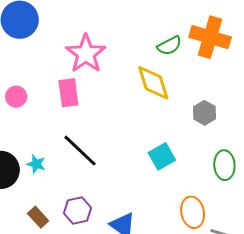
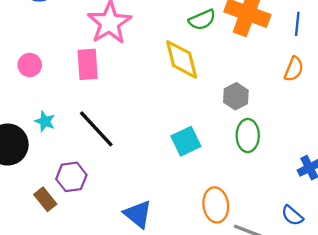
cyan star: (36, 164) -> (45, 121), moved
green ellipse: (224, 165) -> (248, 136), moved
purple hexagon: (77, 210) -> (71, 177), moved

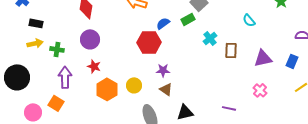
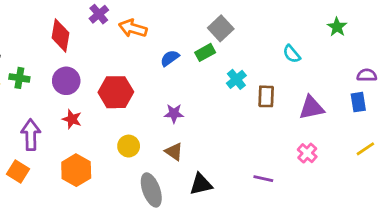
red hexagon: (149, 42) -> (116, 92), moved
green cross: (57, 49) -> (19, 78), moved
blue rectangle: (292, 61) -> (358, 102), moved, turned -32
purple star: (163, 70) -> (174, 113), moved
orange hexagon: (107, 89) -> (76, 170), moved

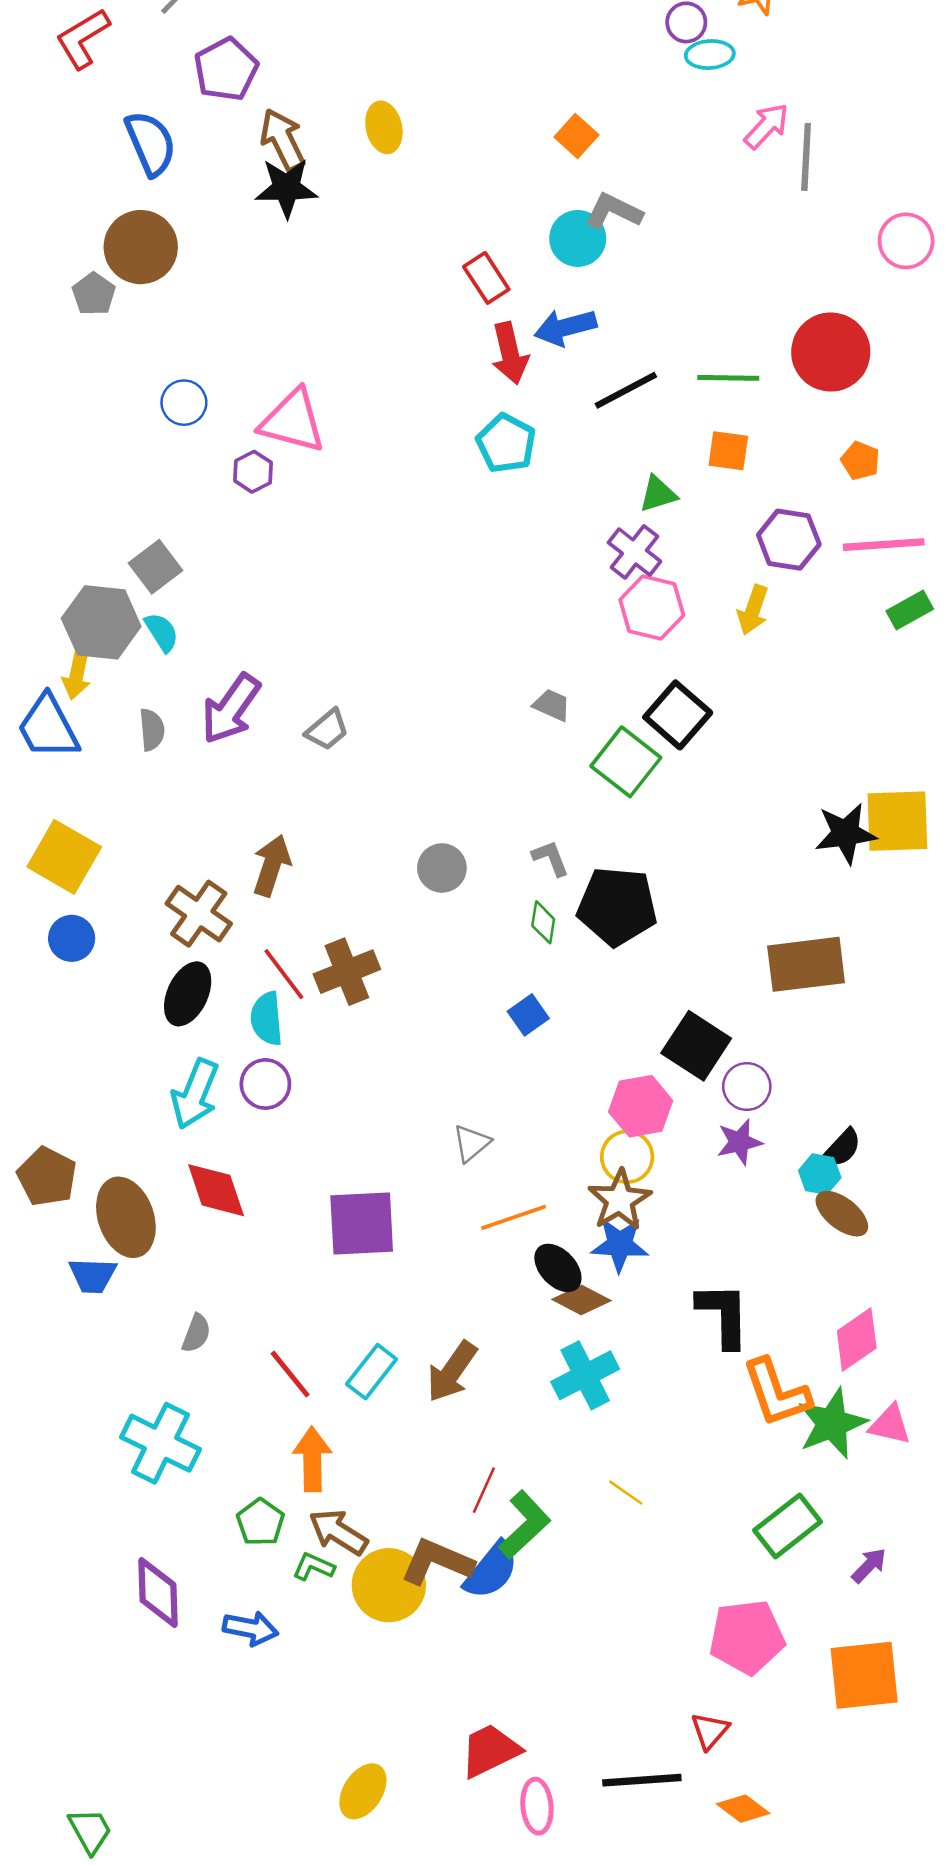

+ + + + + + +

Give back every entry in its exact wording, leaving the pictures out.

cyan star: (36, 164) -> (45, 121), moved
green ellipse: (224, 165) -> (248, 136), moved
purple hexagon: (77, 210) -> (71, 177), moved

red hexagon: (149, 42) -> (116, 92), moved
green cross: (57, 49) -> (19, 78), moved
blue rectangle: (292, 61) -> (358, 102), moved, turned -32
purple star: (163, 70) -> (174, 113), moved
orange hexagon: (107, 89) -> (76, 170), moved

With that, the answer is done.